[[ Listed entries open ]]

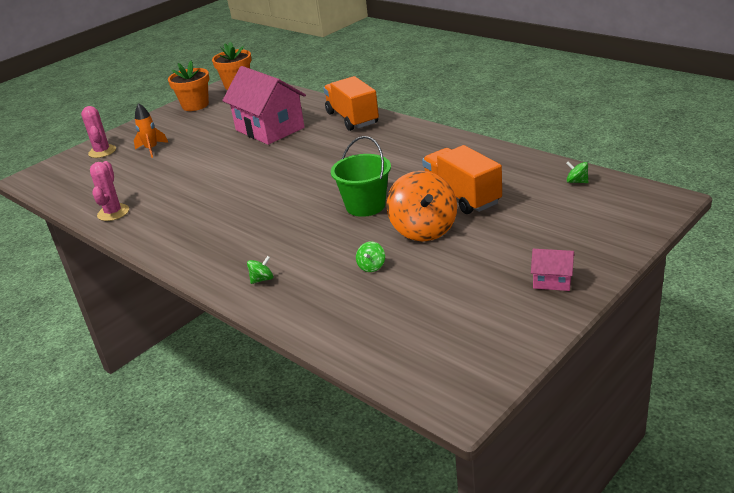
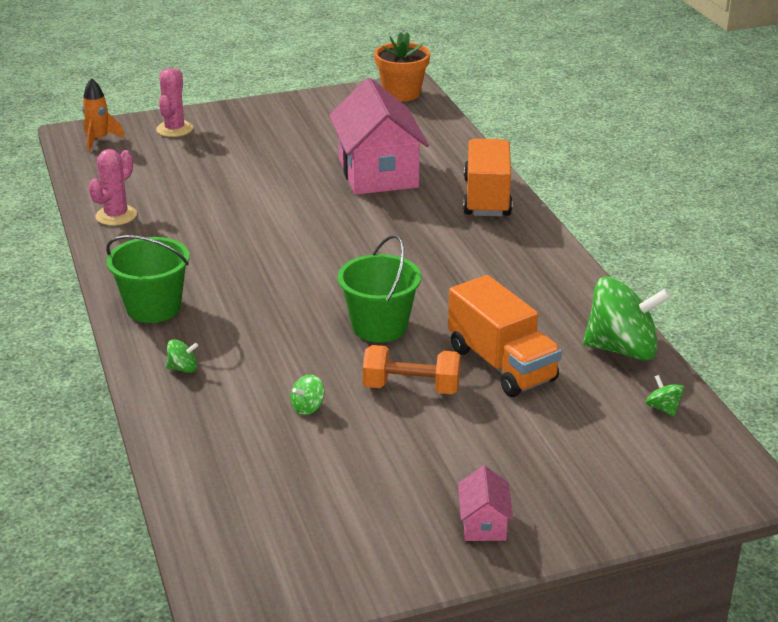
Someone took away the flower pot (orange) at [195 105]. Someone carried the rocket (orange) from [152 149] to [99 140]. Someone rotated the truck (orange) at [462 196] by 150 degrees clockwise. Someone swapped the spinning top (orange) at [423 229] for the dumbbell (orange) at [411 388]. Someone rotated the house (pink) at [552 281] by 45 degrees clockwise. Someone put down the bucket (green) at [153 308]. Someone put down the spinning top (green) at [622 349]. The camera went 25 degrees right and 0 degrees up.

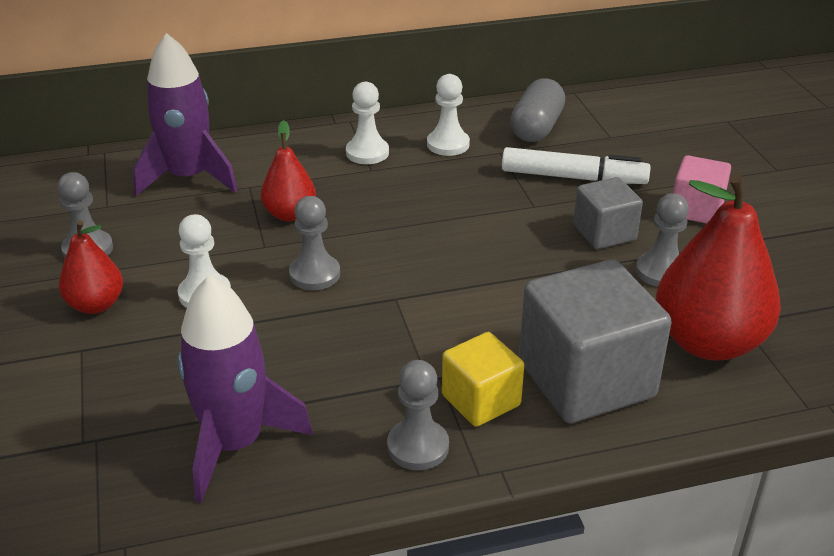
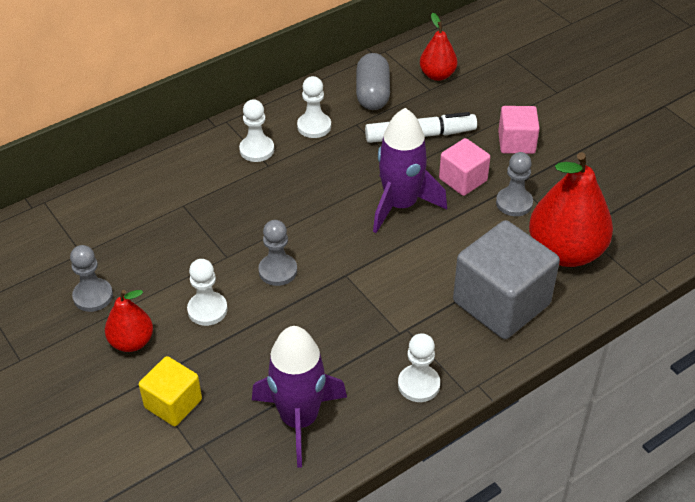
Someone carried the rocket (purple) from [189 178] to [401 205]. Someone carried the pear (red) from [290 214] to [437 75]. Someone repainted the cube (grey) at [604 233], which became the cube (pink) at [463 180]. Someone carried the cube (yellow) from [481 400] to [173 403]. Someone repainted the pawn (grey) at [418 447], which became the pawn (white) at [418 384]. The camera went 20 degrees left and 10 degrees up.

[[ Listed entries closed ]]
[[ Listed entries open ]]

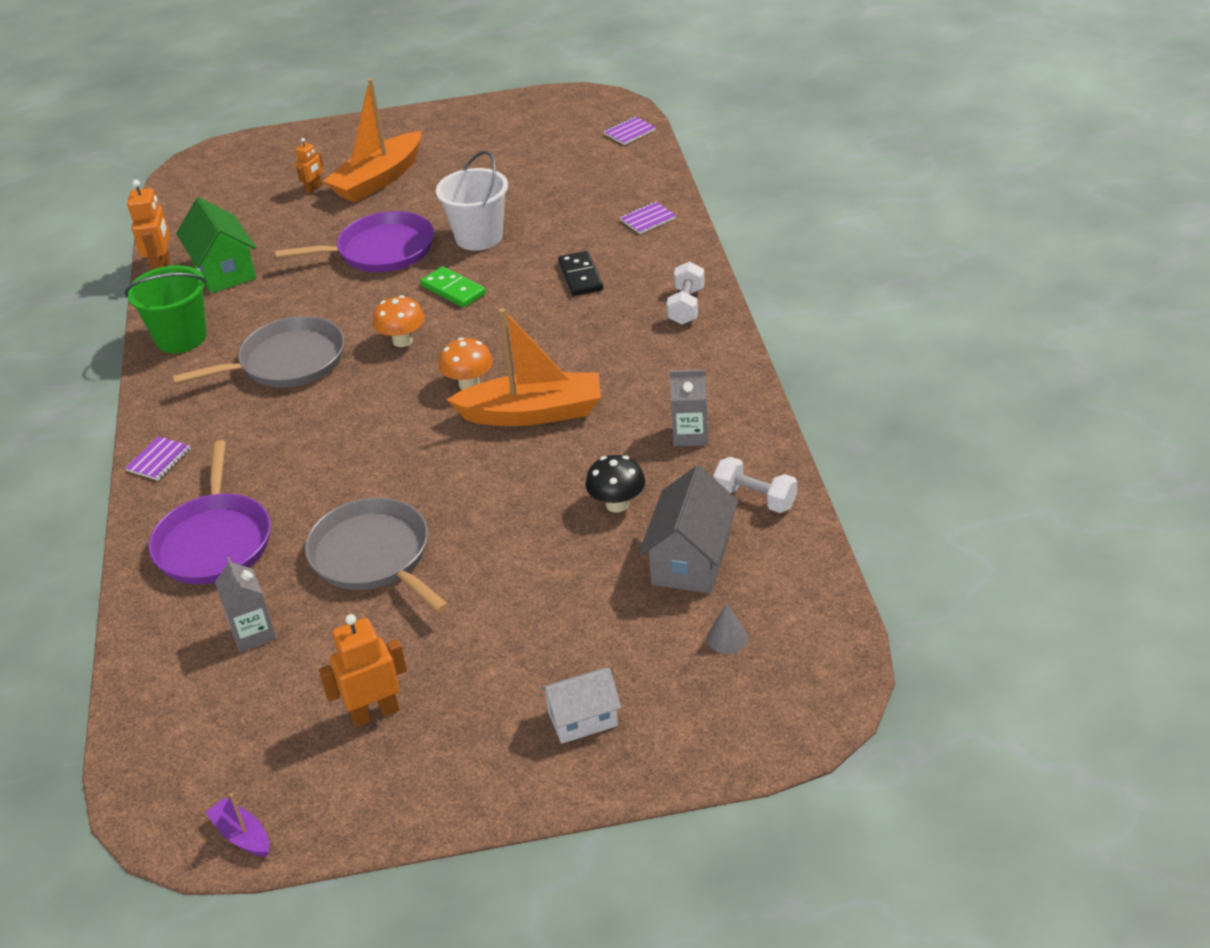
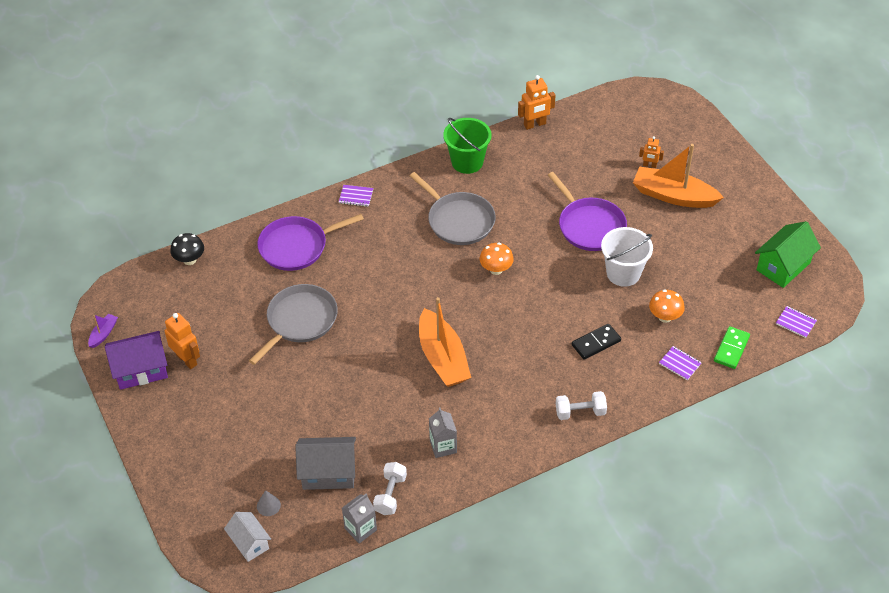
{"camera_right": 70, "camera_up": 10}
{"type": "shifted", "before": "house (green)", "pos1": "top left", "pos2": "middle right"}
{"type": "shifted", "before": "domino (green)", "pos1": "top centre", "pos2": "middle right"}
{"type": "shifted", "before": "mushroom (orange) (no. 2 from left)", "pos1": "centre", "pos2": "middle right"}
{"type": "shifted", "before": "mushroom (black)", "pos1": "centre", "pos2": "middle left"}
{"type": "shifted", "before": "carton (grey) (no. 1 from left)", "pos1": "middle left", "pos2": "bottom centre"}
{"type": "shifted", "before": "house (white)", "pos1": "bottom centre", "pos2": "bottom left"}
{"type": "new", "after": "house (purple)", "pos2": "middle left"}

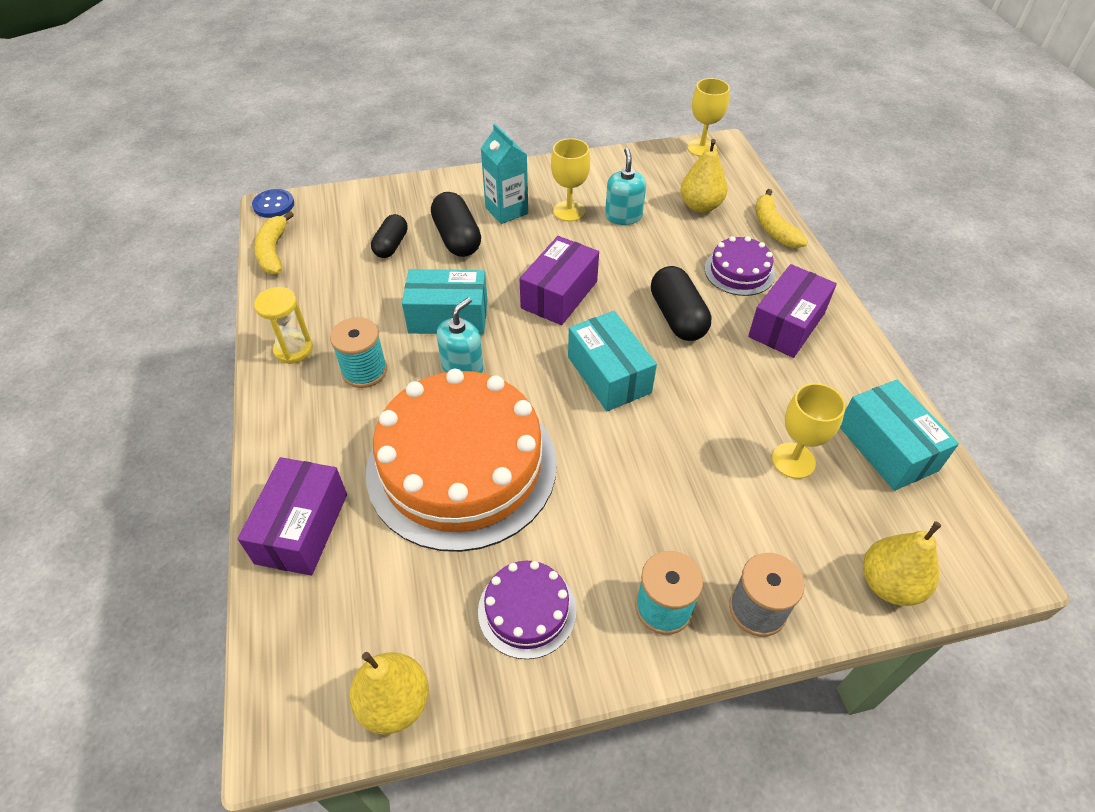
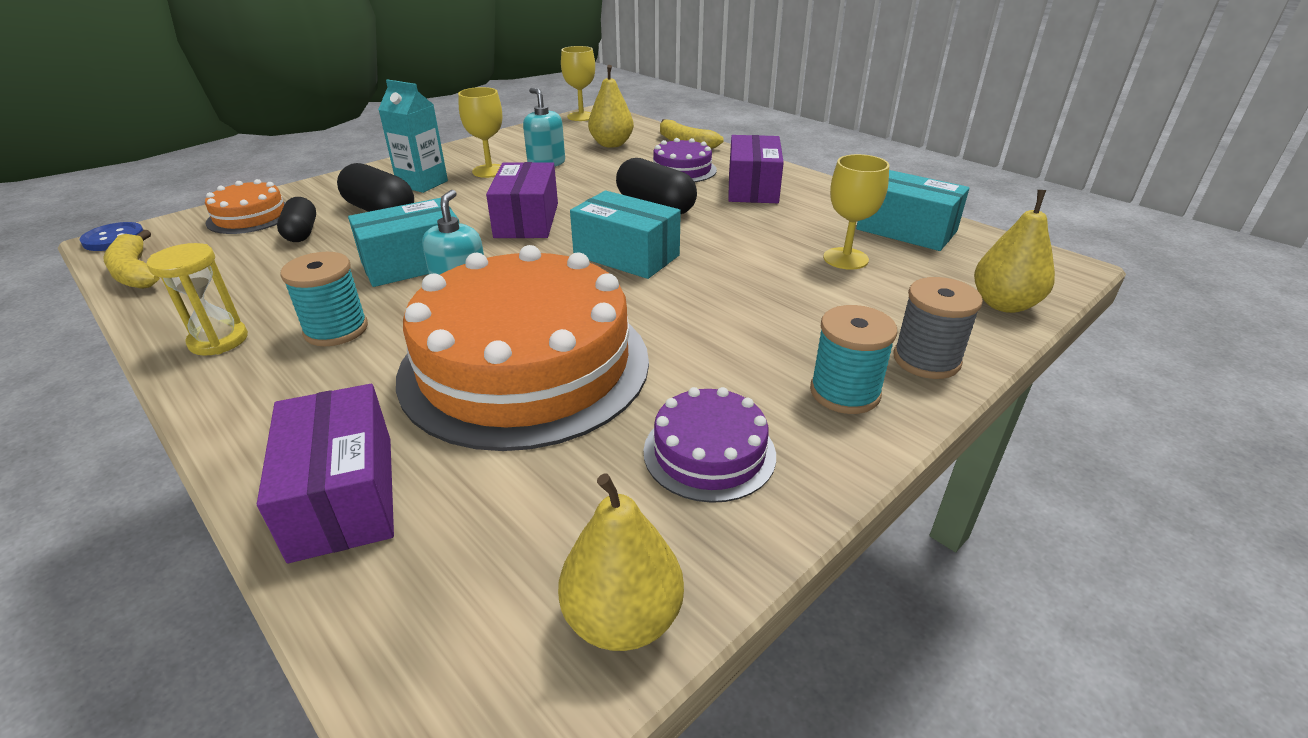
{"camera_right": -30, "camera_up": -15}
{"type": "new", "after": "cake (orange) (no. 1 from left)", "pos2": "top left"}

[[ Listed entries closed ]]

• Exercise prompt:
Copy each line of the records that has "shifted" in it.

• Response area:
{"type": "shifted", "before": "house (green)", "pos1": "top left", "pos2": "middle right"}
{"type": "shifted", "before": "domino (green)", "pos1": "top centre", "pos2": "middle right"}
{"type": "shifted", "before": "mushroom (orange) (no. 2 from left)", "pos1": "centre", "pos2": "middle right"}
{"type": "shifted", "before": "mushroom (black)", "pos1": "centre", "pos2": "middle left"}
{"type": "shifted", "before": "carton (grey) (no. 1 from left)", "pos1": "middle left", "pos2": "bottom centre"}
{"type": "shifted", "before": "house (white)", "pos1": "bottom centre", "pos2": "bottom left"}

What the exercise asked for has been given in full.